---- Task data

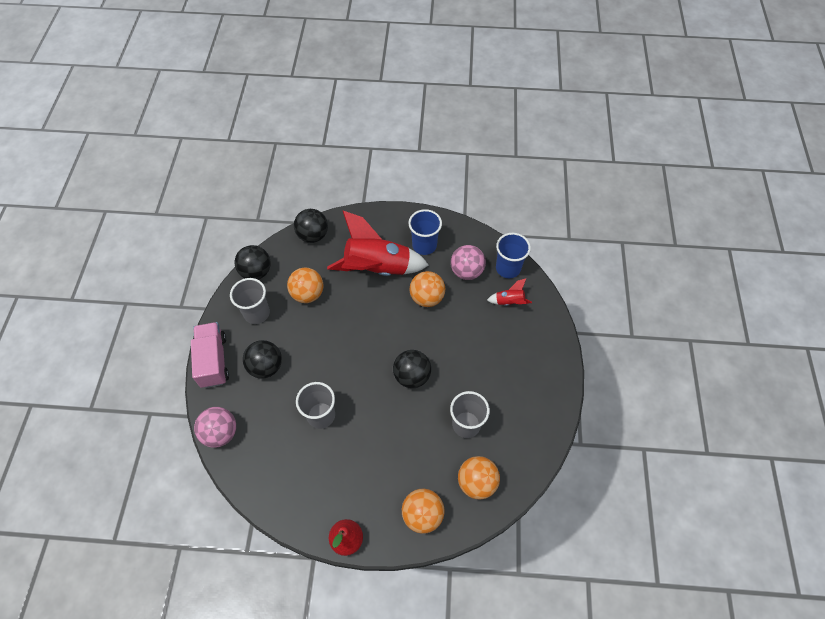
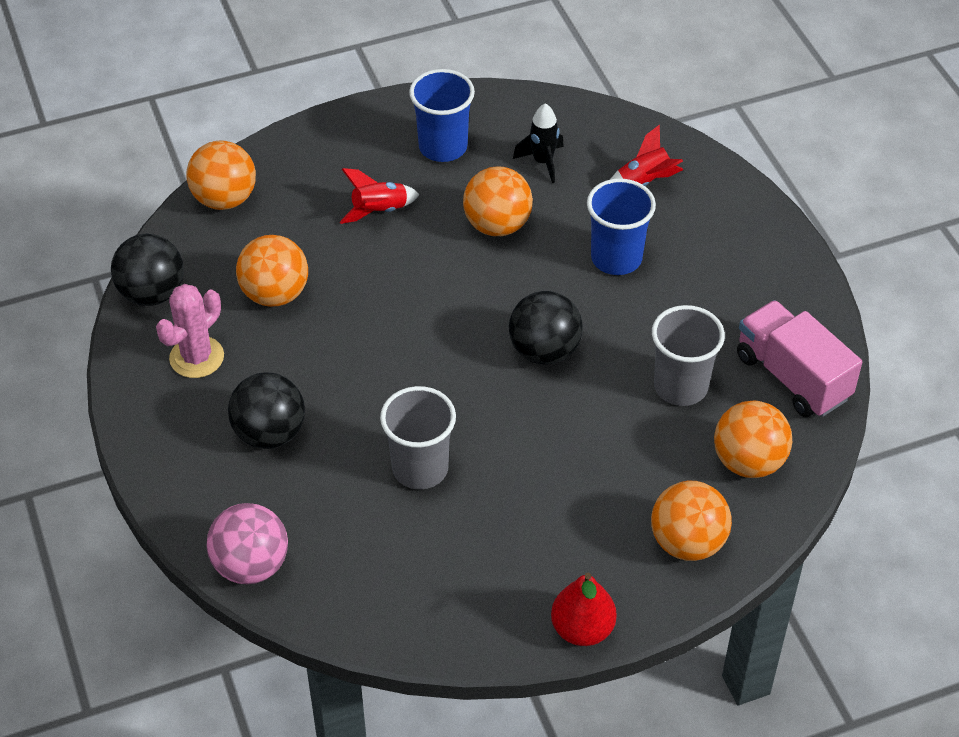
camera: 25 degrees left, 10 degrees down
pink truck [191,322,229,388] -> pink truck moved to [737,300,862,417]
grey cup [230,278,270,324] -> pink cactus [156,284,224,378]
black ball [294,209,328,243] -> orange ball [187,141,256,210]
red rocket [327,211,429,276] -> red rocket [340,168,420,224], size x0.43
pink ball [451,245,486,280] -> black rocket [513,103,564,183]
blue cup [496,233,531,278] -> blue cup moved to [587,178,656,275]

--------

Set down, unchanged, the line that contains "pink truck [191,322,229,388]" together with every later line in the records, through the last one.

pink truck [191,322,229,388] -> pink truck moved to [737,300,862,417]
grey cup [230,278,270,324] -> pink cactus [156,284,224,378]
black ball [294,209,328,243] -> orange ball [187,141,256,210]
red rocket [327,211,429,276] -> red rocket [340,168,420,224], size x0.43
pink ball [451,245,486,280] -> black rocket [513,103,564,183]
blue cup [496,233,531,278] -> blue cup moved to [587,178,656,275]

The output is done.